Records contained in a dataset

================

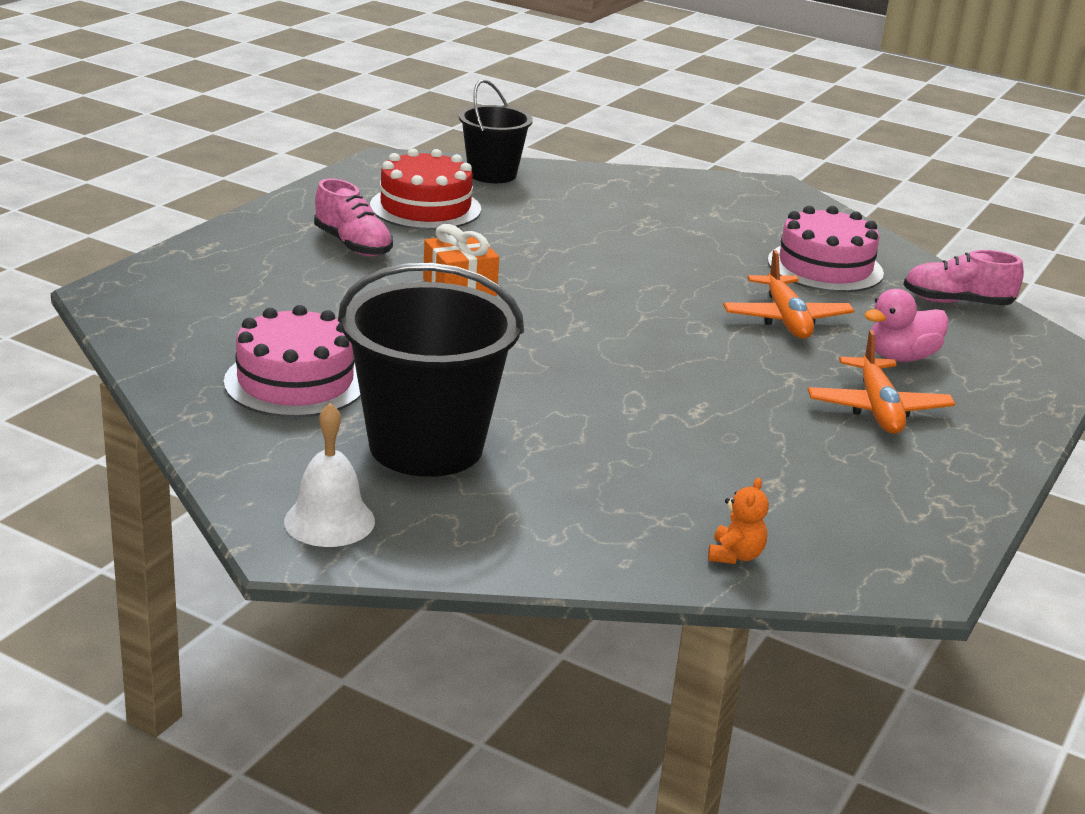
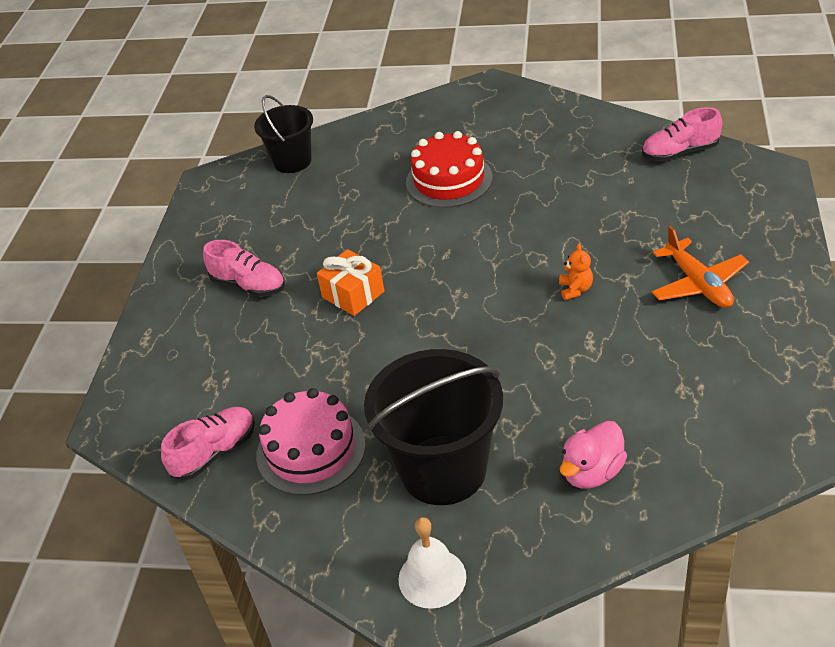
camera: 15 degrees left, 15 degrees up
(192, 349) = (215, 452): none -> pink shoe
(425, 207) = (271, 220): red cake -> red cake (449, 180)
(735, 555) = (704, 472): orange teddy bear -> orange teddy bear (575, 289)
(786, 319) = (586, 222): orange plane -> none
(825, 267) = (576, 156): pink cake -> none
(901, 357) = (680, 225): pink duck -> pink duck (592, 472)

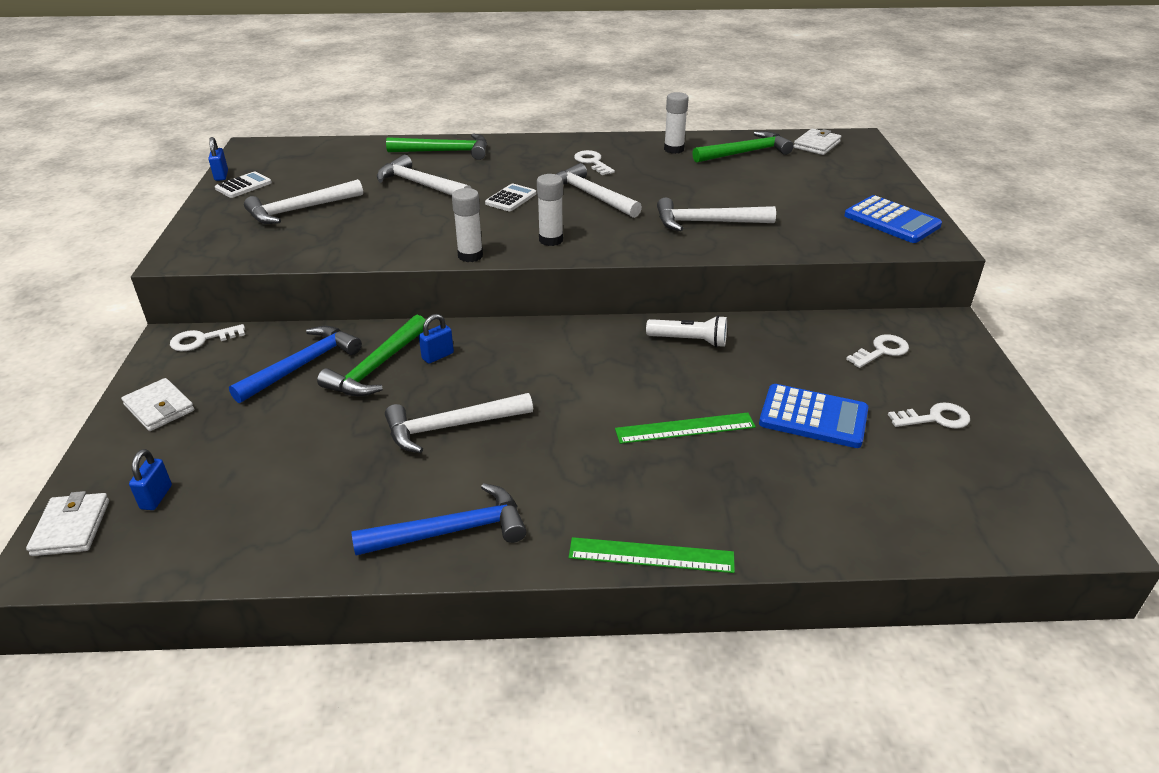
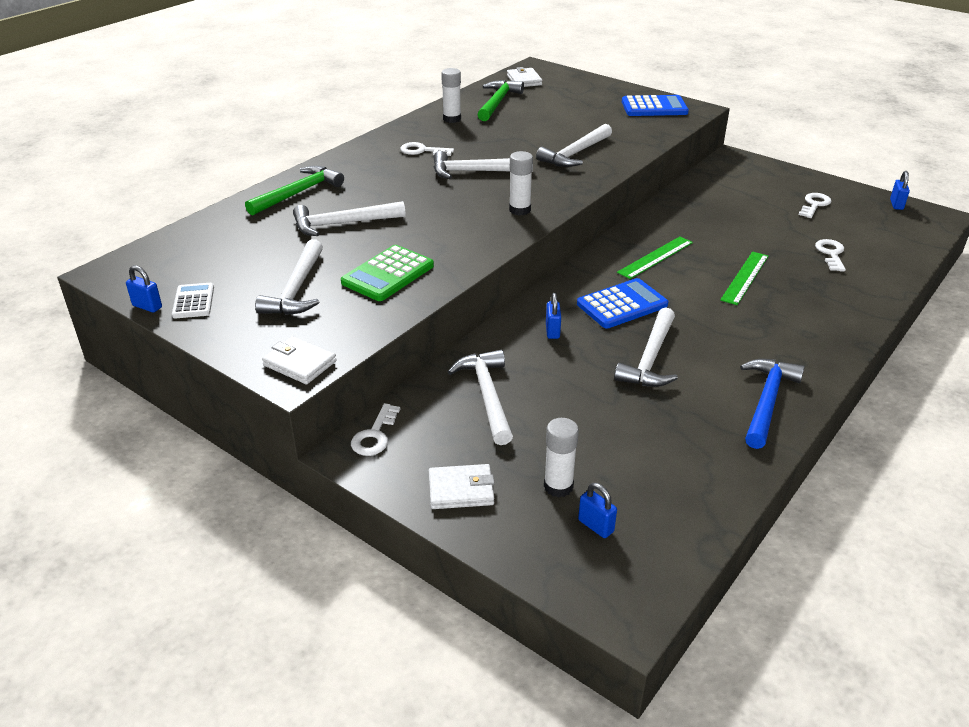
camera: 50 degrees left, 0 degrees up
(71, 527) = (592, 586): white wallet -> white wallet (299, 363)
(302, 365) = (487, 395): blue hammer -> white hammer
(363, 232) = (388, 274): none -> green calculator
(376, 367) = (534, 362): green hammer -> none
(470, 256) = (498, 246): white glue stick -> white glue stick (558, 486)
(511, 198) = (430, 199): white calculator -> none
(651, 555) = (853, 340): green ruler -> green ruler (655, 257)
(689, 340) = (653, 235): white flashlight -> none
(813, 417) = (777, 235): blue calculator -> blue calculator (622, 304)
(881, 351) = (737, 187): white key -> white key (831, 254)
(1054, 484) = (896, 204): none -> blue padlock

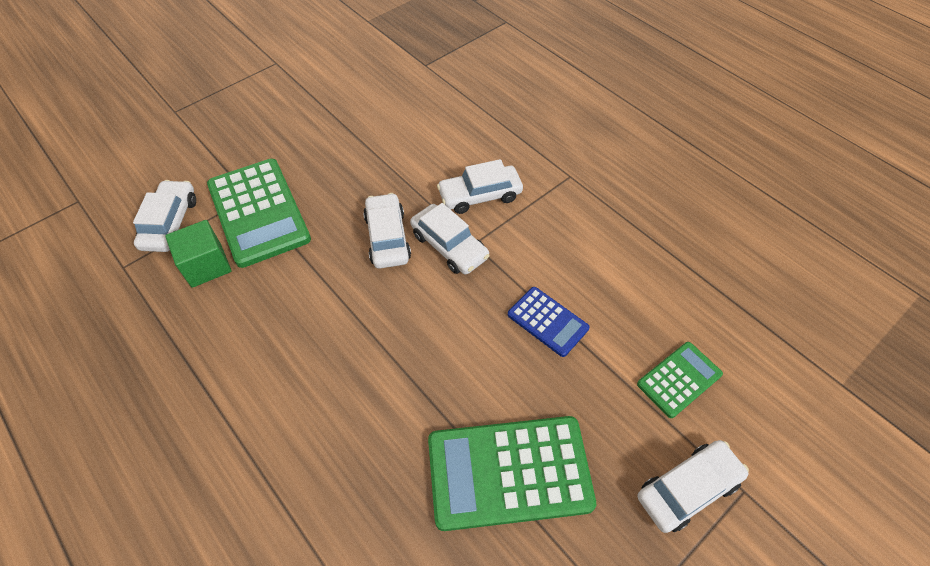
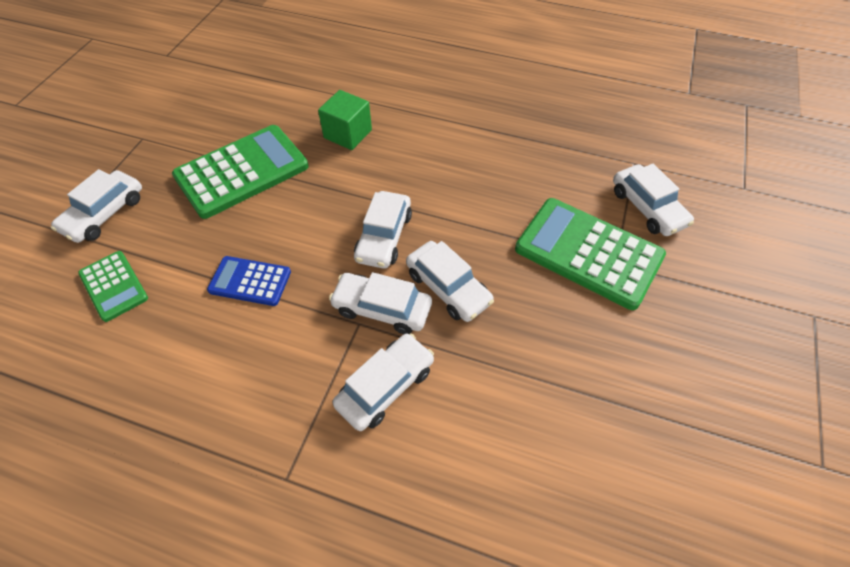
camera: 150 degrees right, 0 degrees up
(206, 265) = (575, 192): green cube -> green cube (348, 134)
(406, 307) = (384, 237): none -> white car
(679, 379) = (114, 286): green calculator -> green calculator turned 60 degrees counterclockwise

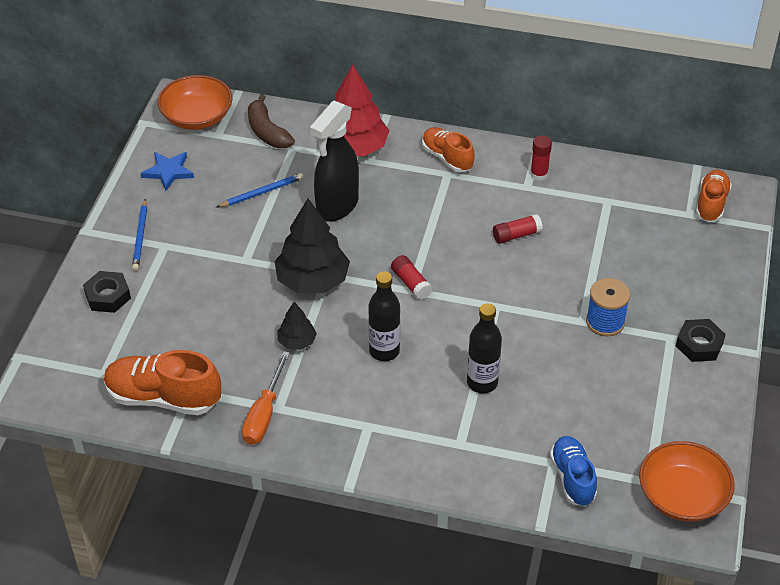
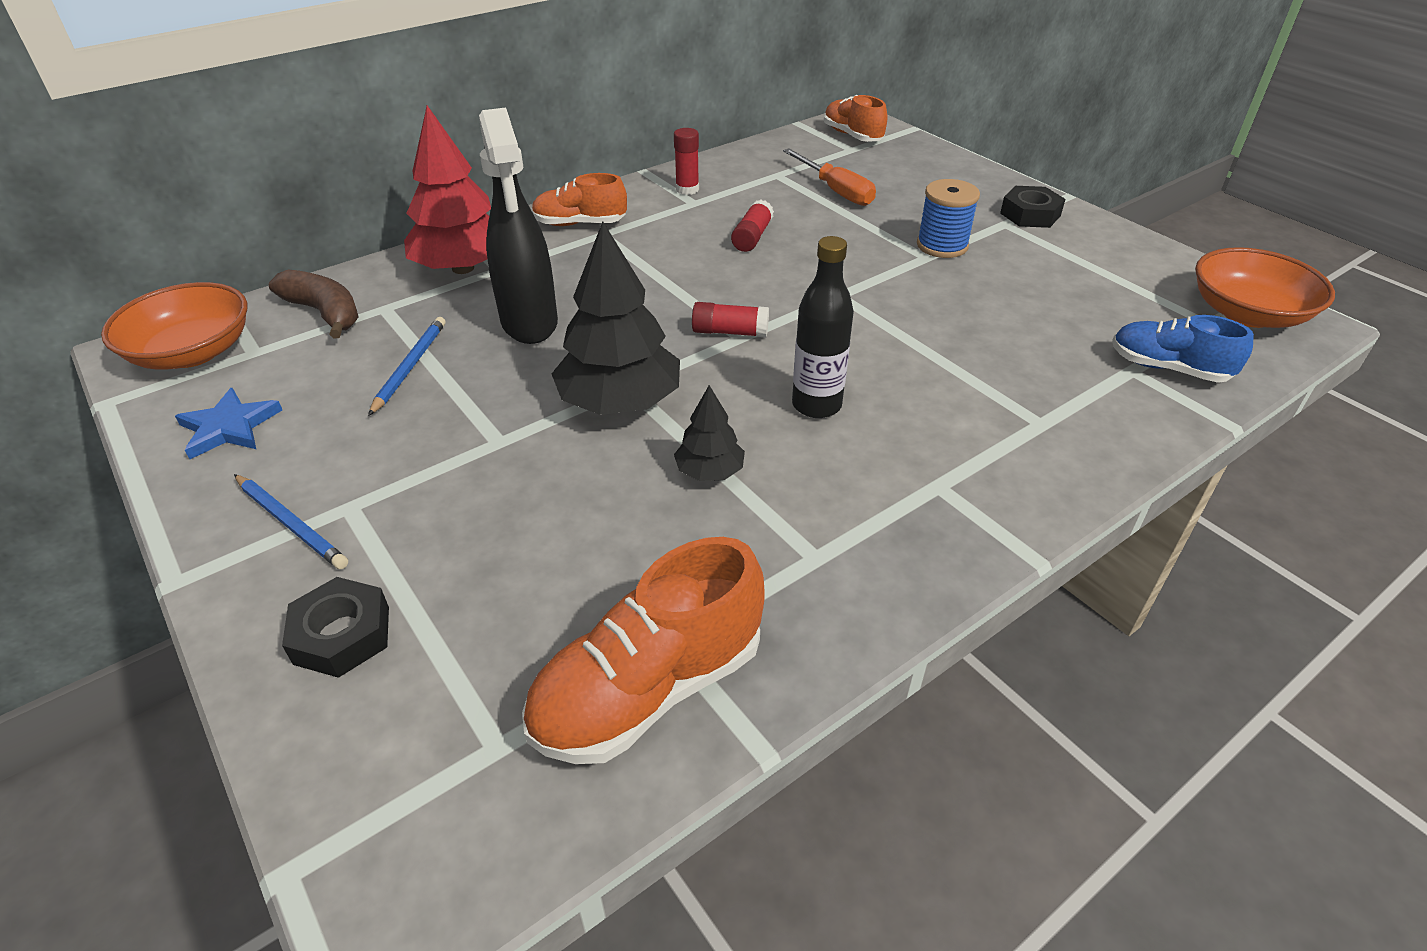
camera: 50 degrees left, 5 degrees down
(264, 414) = (813, 580): orange screwdriver -> orange screwdriver (836, 191)
(267, 132) = (325, 313): brown banana -> brown banana turned 150 degrees counterclockwise
(482, 383) = (951, 359): black bottle -> none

================

Copy the final stretch of the entries exactly: the line containing "(689, 340) = (653, 235): white" and every line after it through the last. Include no pictures and nothing more.

• [Exercise result]:
(689, 340) = (653, 235): white flashlight -> none
(813, 417) = (777, 235): blue calculator -> blue calculator (622, 304)
(881, 351) = (737, 187): white key -> white key (831, 254)
(1054, 484) = (896, 204): none -> blue padlock

camera: 150 degrees right, 0 degrees up
(206, 265) = (575, 192): green cube -> green cube (348, 134)
(406, 307) = (384, 237): none -> white car
(679, 379) = (114, 286): green calculator -> green calculator turned 60 degrees counterclockwise

camera: 50 degrees left, 5 degrees down
(264, 414) = (813, 580): orange screwdriver -> orange screwdriver (836, 191)
(267, 132) = (325, 313): brown banana -> brown banana turned 150 degrees counterclockwise
(482, 383) = (951, 359): black bottle -> none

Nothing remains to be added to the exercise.